■ **ASSIGNMENT**
Only the lines from the "green star [412,196,461,243]" line through the last line of the material below belong in the answer, reproduced exactly and with no pictures.

BEGIN THE DATA

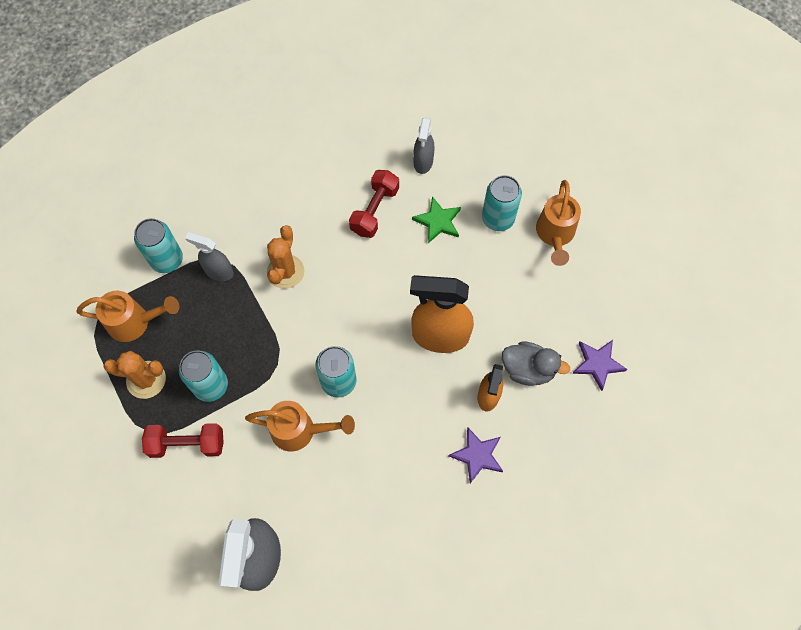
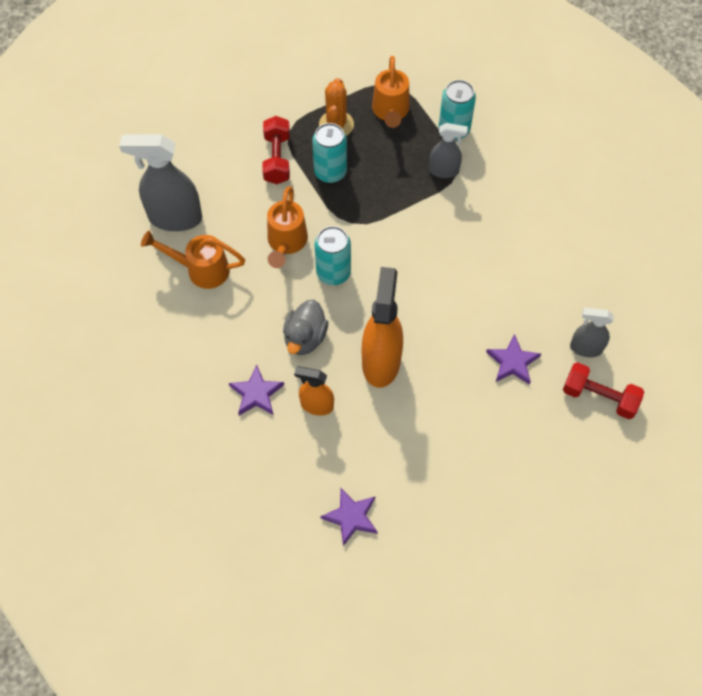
camera: 90 degrees right, 5 degrees down
grey spray bottle [185,232,234,281] -> grey spray bottle turned 75 degrees clockwise [429,123,468,178]
orange cactus [267,225,304,289] -> none
red dumbbell [349,170,399,238] -> red dumbbell moved to [563,362,644,419]
green star [412,196,461,243] -> purple star [486,334,541,385]
turquoise can [482,175,522,231] -> none
grey duck [502,341,570,386] -> grey duck moved to [283,300,328,355]
orange watering can [536,180,581,266] -> orange watering can moved to [141,231,245,289]

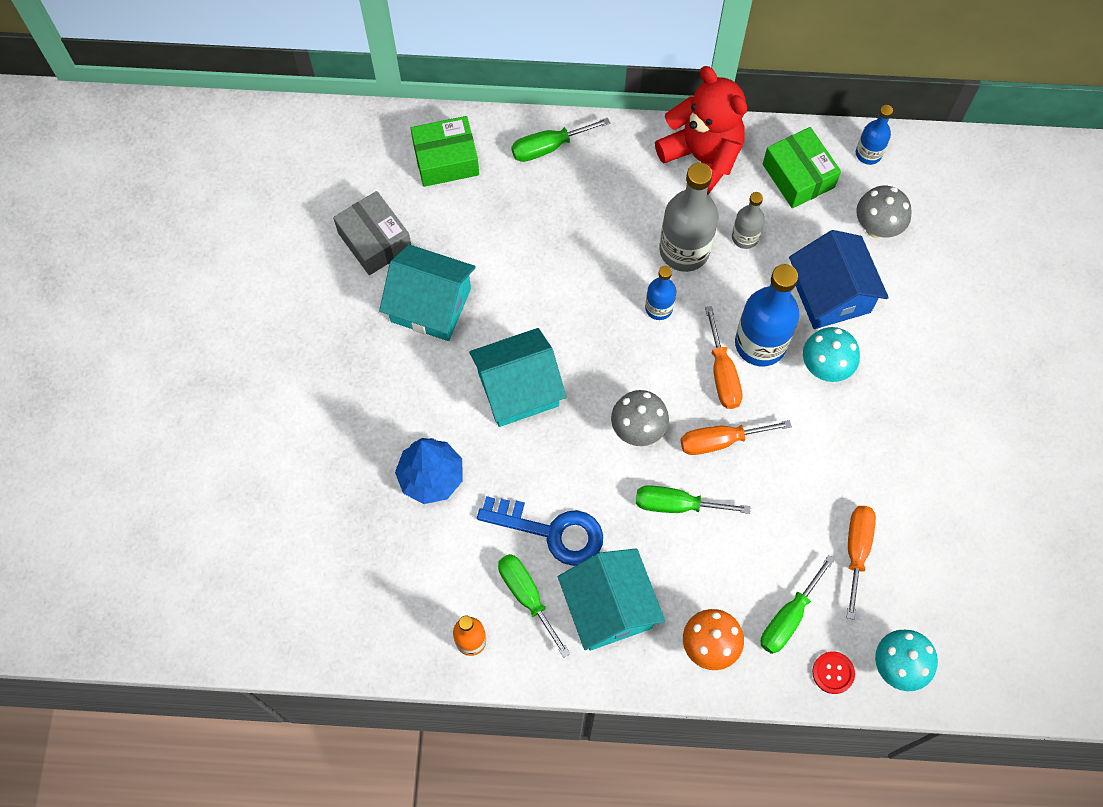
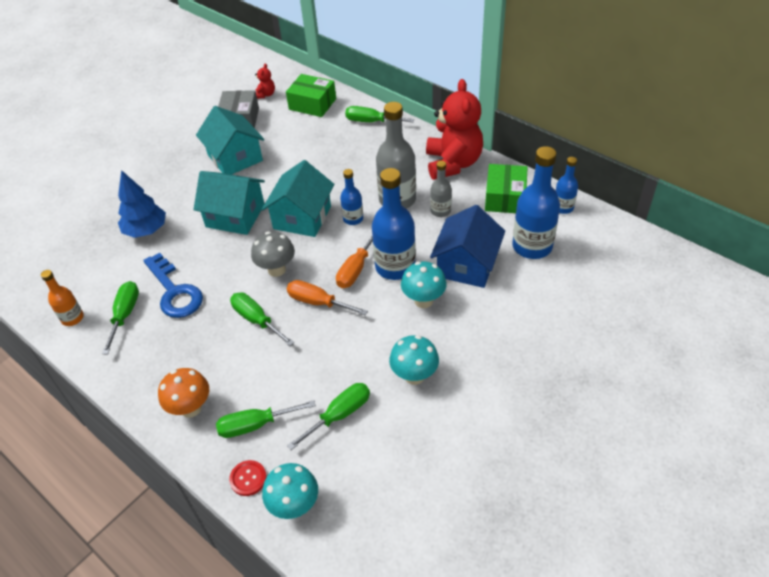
camera: 40 degrees right, 20 degrees down
turquoise house [558,548,665,651] -> turquoise house moved to [262,160,334,237]
orange screwdriver [847,506,876,620] -> green screwdriver [287,383,370,450]
grey mushroom [856,186,912,238] -> blue bottle [512,146,560,259]
none -> red teddy bear [255,63,275,99]
none -> turquoise mushroom [389,335,439,385]

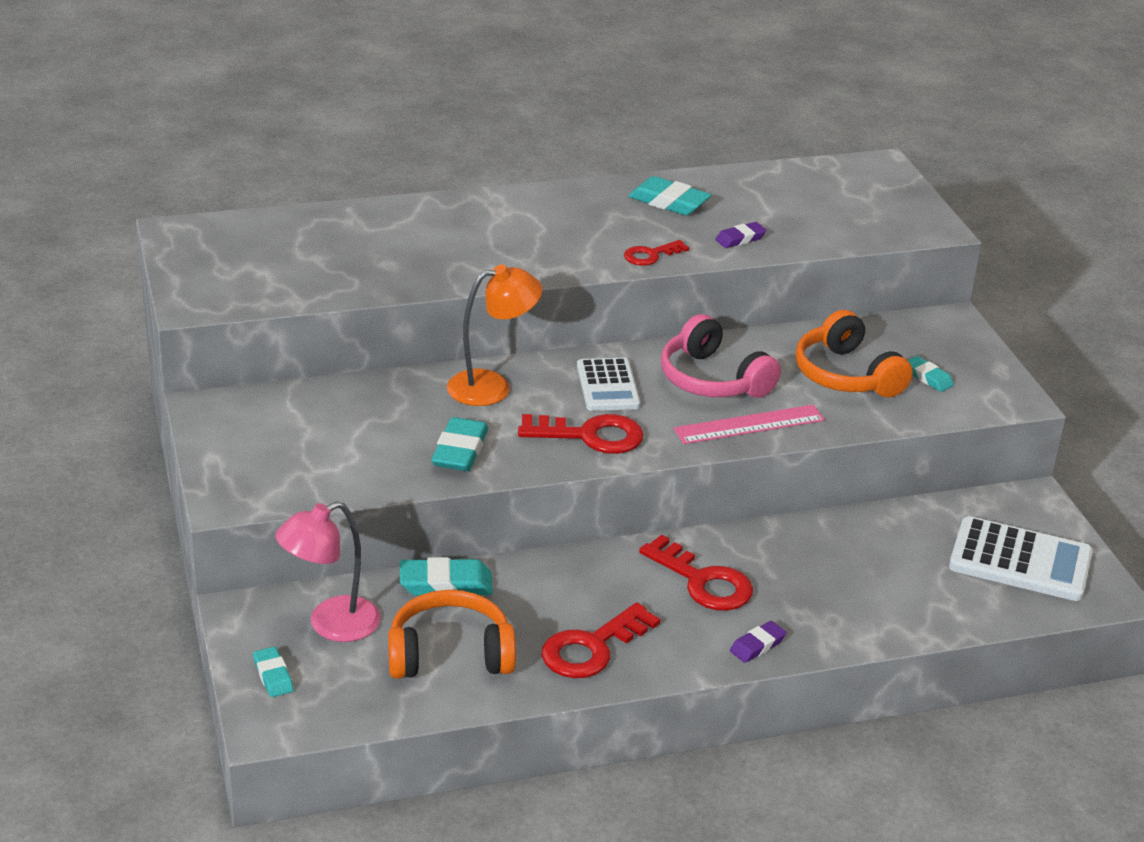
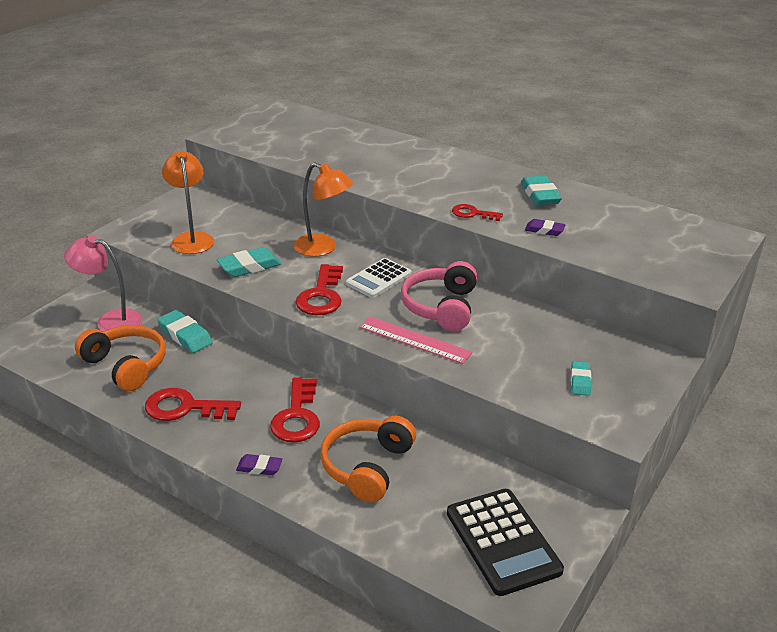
camera: 50 degrees right, 0 degrees up
turquoise eraser [253,647,293,697] -> none
red key [518,414,644,454] -> red key turned 45 degrees clockwise [295,264,343,315]
orange headphones [795,310,913,398] -> orange headphones moved to [320,416,416,502]
white calculator [949,516,1093,601] -> black calculator [447,489,564,596]
none -> orange lamp [162,151,214,254]

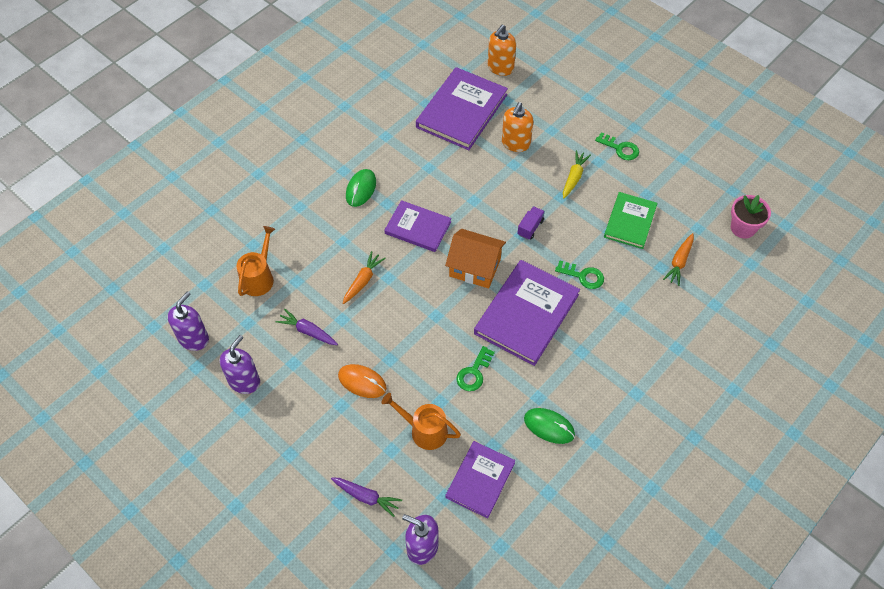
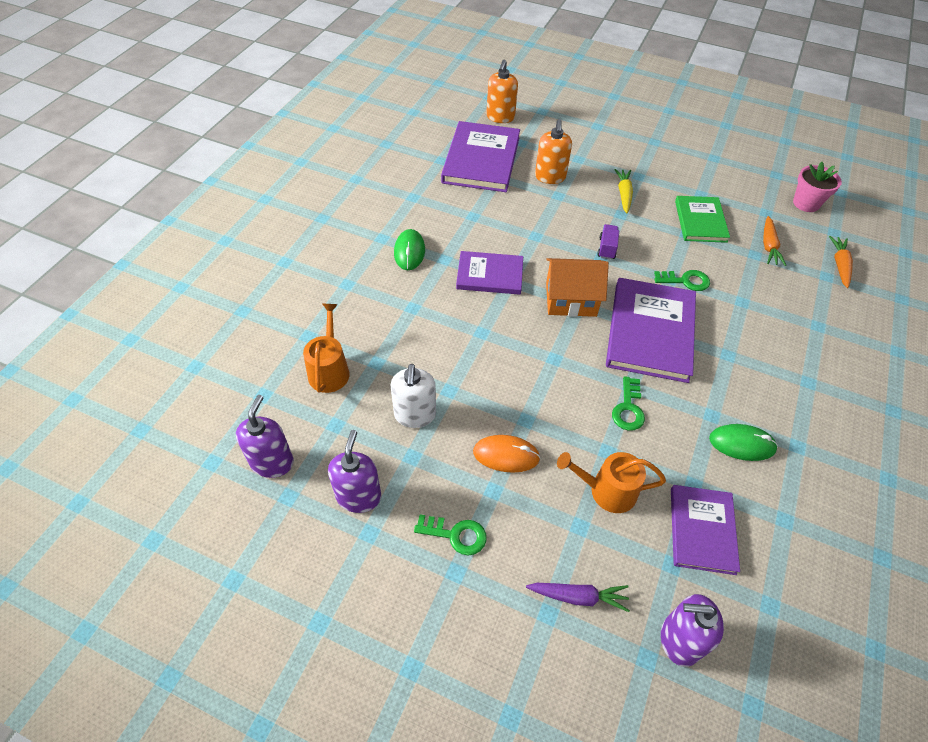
camera: 20 degrees left, 5 degrees down
purple carrot [276,309,338,345] -> white soap dispenser [391,364,436,428]
orange carrot [343,251,386,304] -> orange carrot moved to [829,236,853,288]
green key [595,132,639,160] -> green key moved to [414,514,487,555]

END THE DATA

■ **EXPECTED OUTPUT**
green star [412,196,461,243] -> purple star [486,334,541,385]
turquoise can [482,175,522,231] -> none
grey duck [502,341,570,386] -> grey duck moved to [283,300,328,355]
orange watering can [536,180,581,266] -> orange watering can moved to [141,231,245,289]

camera: 40 degrees right, 20 degrees down
turquoise house [558,548,665,651] -> turquoise house moved to [262,160,334,237]
orange screwdriver [847,506,876,620] -> green screwdriver [287,383,370,450]
grey mushroom [856,186,912,238] -> blue bottle [512,146,560,259]
none -> red teddy bear [255,63,275,99]
none -> turquoise mushroom [389,335,439,385]

camera: 50 degrees right, 0 degrees up
turquoise eraser [253,647,293,697] -> none
red key [518,414,644,454] -> red key turned 45 degrees clockwise [295,264,343,315]
orange headphones [795,310,913,398] -> orange headphones moved to [320,416,416,502]
white calculator [949,516,1093,601] -> black calculator [447,489,564,596]
none -> orange lamp [162,151,214,254]

camera: 20 degrees left, 5 degrees down
purple carrot [276,309,338,345] -> white soap dispenser [391,364,436,428]
orange carrot [343,251,386,304] -> orange carrot moved to [829,236,853,288]
green key [595,132,639,160] -> green key moved to [414,514,487,555]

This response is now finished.